DATA PROVIDED:
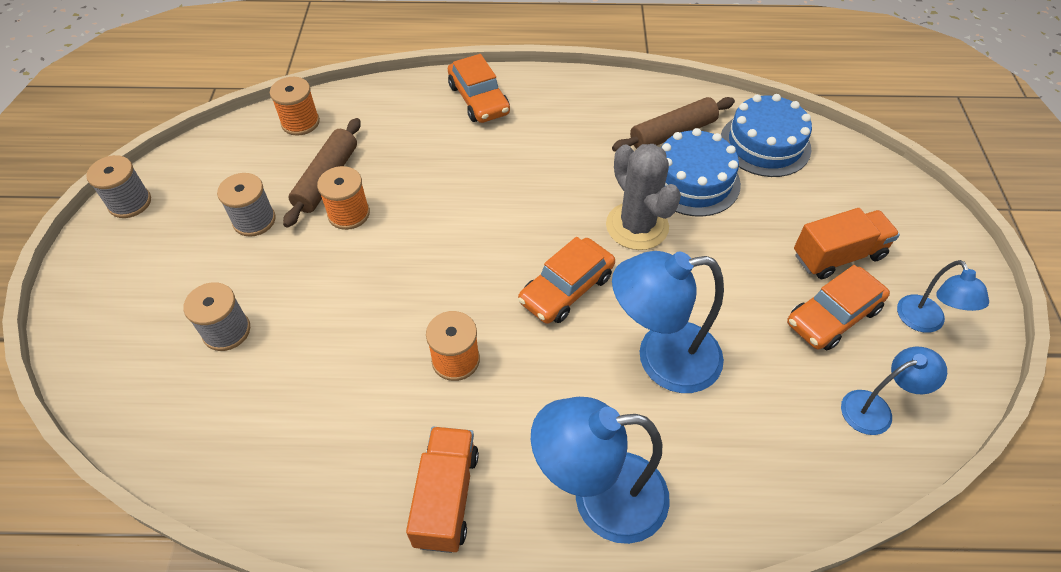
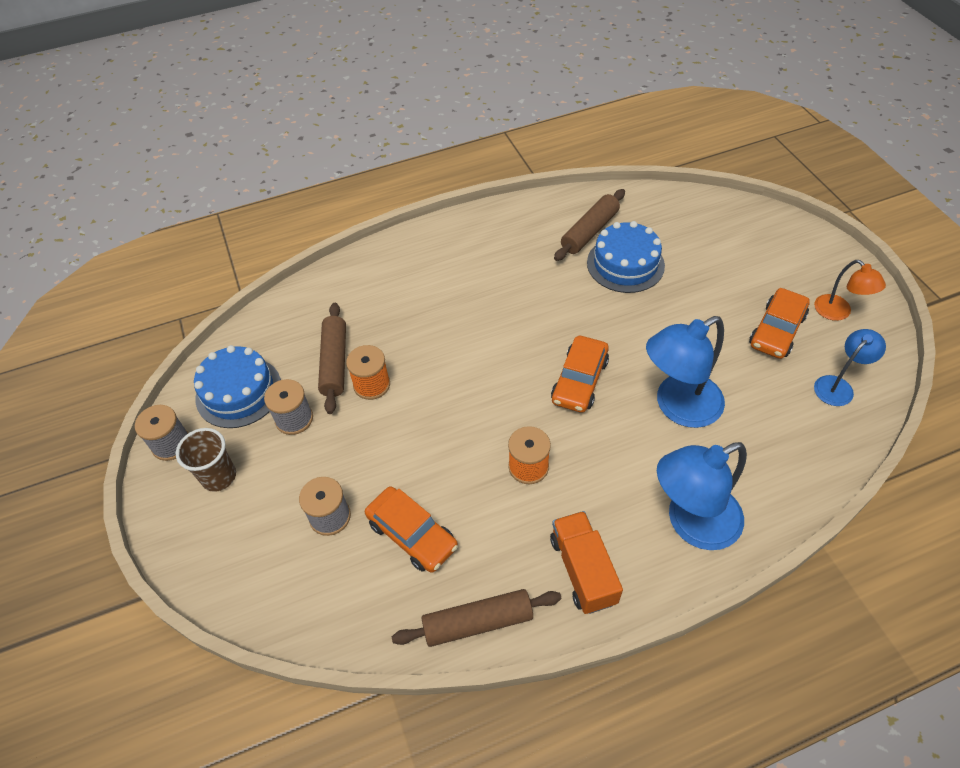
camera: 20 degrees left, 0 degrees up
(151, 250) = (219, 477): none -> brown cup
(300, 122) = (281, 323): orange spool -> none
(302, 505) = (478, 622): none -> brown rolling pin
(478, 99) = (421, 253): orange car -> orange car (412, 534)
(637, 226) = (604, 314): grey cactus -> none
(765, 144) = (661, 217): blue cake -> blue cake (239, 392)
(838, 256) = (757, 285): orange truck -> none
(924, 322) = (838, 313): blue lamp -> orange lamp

* * *

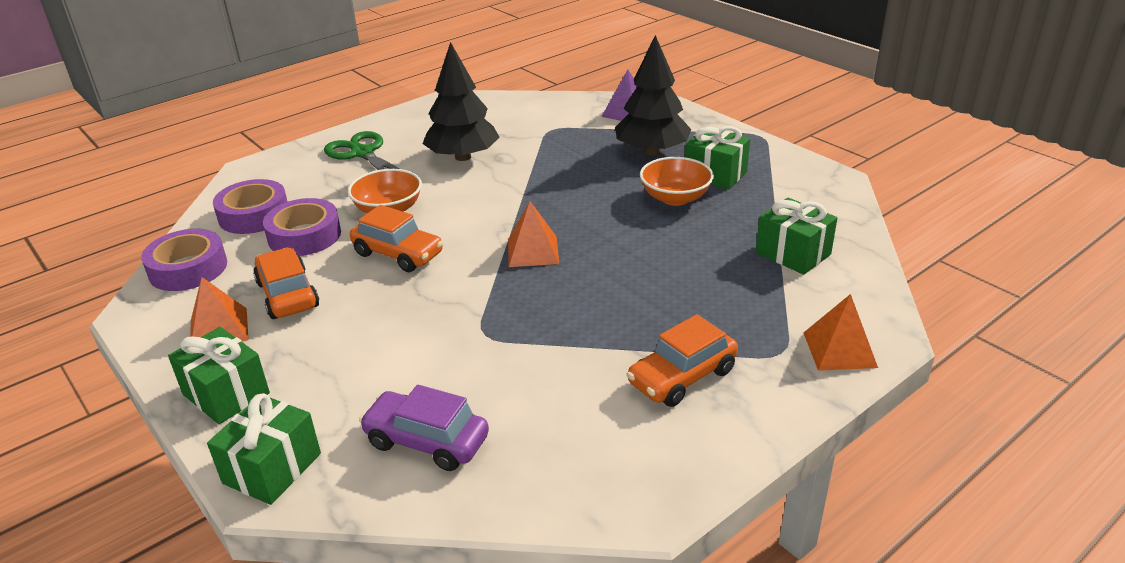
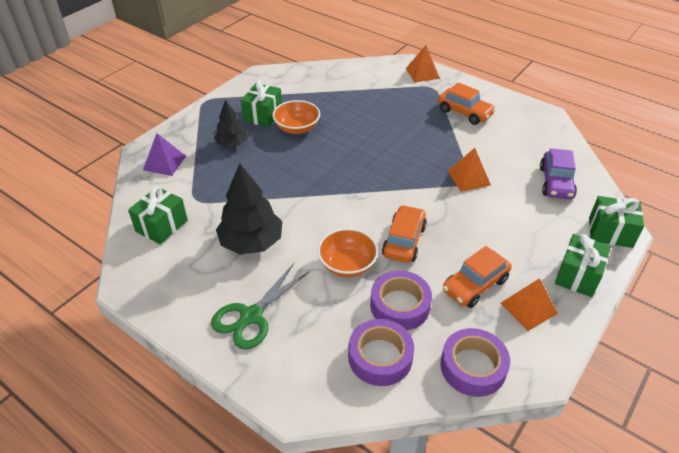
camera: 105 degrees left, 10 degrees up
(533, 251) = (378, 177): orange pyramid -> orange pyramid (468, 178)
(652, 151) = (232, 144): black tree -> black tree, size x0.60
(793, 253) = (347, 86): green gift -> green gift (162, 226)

...

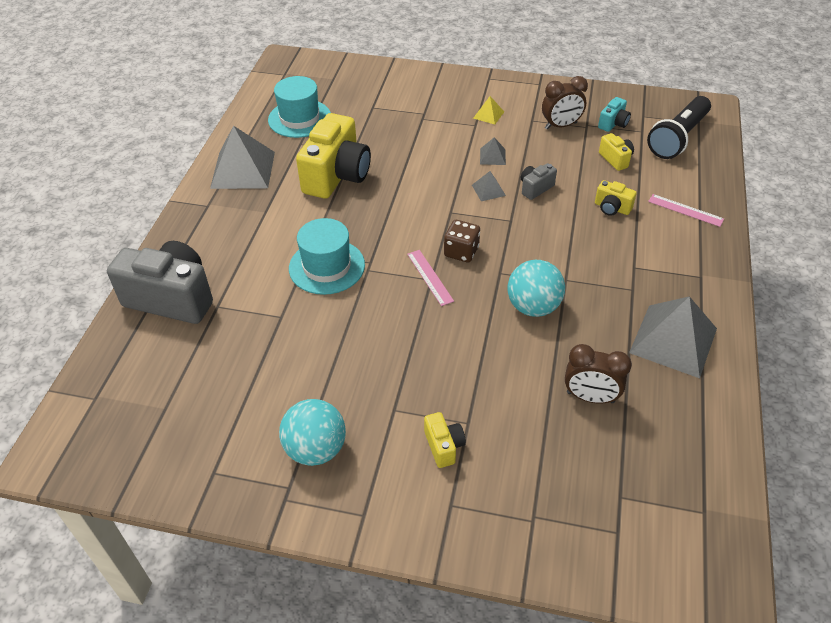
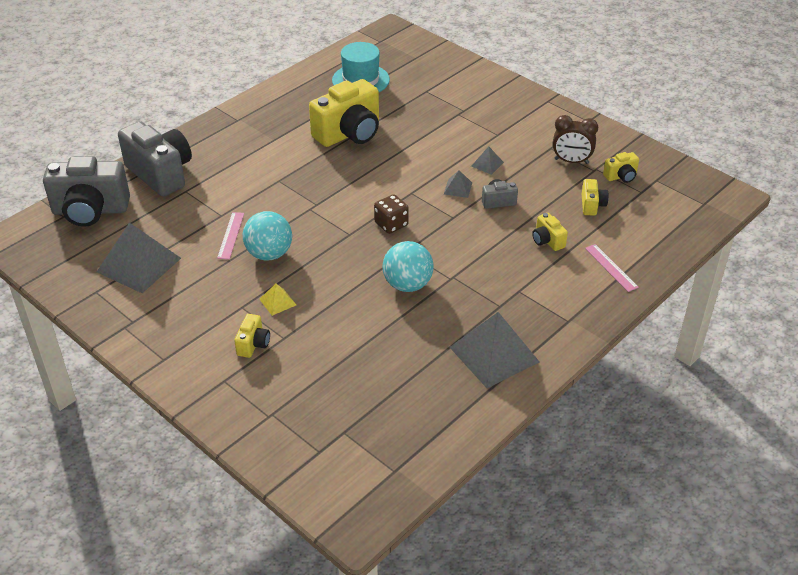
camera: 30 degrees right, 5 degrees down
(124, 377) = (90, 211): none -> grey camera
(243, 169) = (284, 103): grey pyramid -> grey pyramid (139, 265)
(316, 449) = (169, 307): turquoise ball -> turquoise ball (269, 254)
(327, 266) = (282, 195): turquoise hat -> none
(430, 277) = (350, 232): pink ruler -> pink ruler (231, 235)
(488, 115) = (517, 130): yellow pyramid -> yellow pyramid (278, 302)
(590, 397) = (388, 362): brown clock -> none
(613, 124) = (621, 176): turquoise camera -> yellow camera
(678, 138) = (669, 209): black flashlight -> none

PROBLEM STATEMENT: Using the entries shown above, reproduce verbatim the lines from the line bearing "(533, 251) = (378, 177): orange" to the line bearing "(793, 253) = (347, 86): green", inclusive.

FINAL ANSWER:
(533, 251) = (378, 177): orange pyramid -> orange pyramid (468, 178)
(652, 151) = (232, 144): black tree -> black tree, size x0.60
(793, 253) = (347, 86): green gift -> green gift (162, 226)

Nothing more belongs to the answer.